* Your assignment
Please print every record below exactly as it appears, but leave out the pictures.

Before-and-after scene images

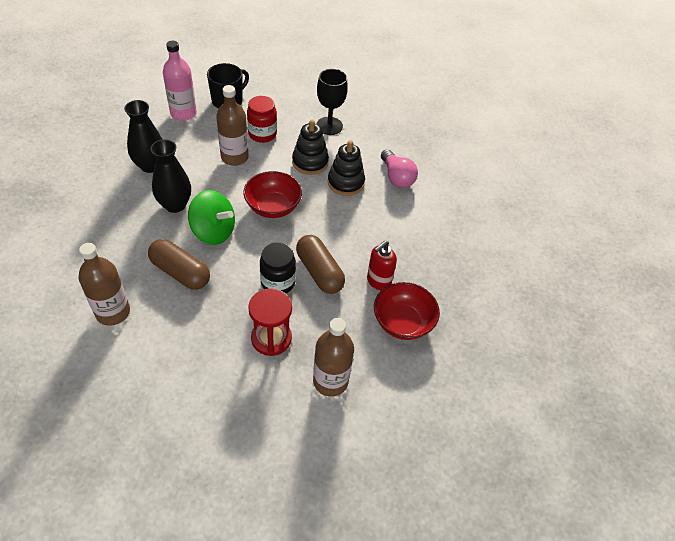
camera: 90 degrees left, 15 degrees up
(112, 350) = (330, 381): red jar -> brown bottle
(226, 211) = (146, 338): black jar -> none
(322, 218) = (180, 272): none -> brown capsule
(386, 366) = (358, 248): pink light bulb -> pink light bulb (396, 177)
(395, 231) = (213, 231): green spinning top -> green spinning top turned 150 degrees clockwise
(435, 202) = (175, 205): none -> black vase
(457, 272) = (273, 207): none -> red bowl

* Solution to the exercise
camera: 90 degrees left, 15 degrees up
(112, 350) = (330, 381): red jar -> brown bottle
(226, 211) = (146, 338): black jar -> none
(322, 218) = (180, 272): none -> brown capsule
(386, 366) = (358, 248): pink light bulb -> pink light bulb (396, 177)
(395, 231) = (213, 231): green spinning top -> green spinning top turned 150 degrees clockwise
(435, 202) = (175, 205): none -> black vase
(457, 272) = (273, 207): none -> red bowl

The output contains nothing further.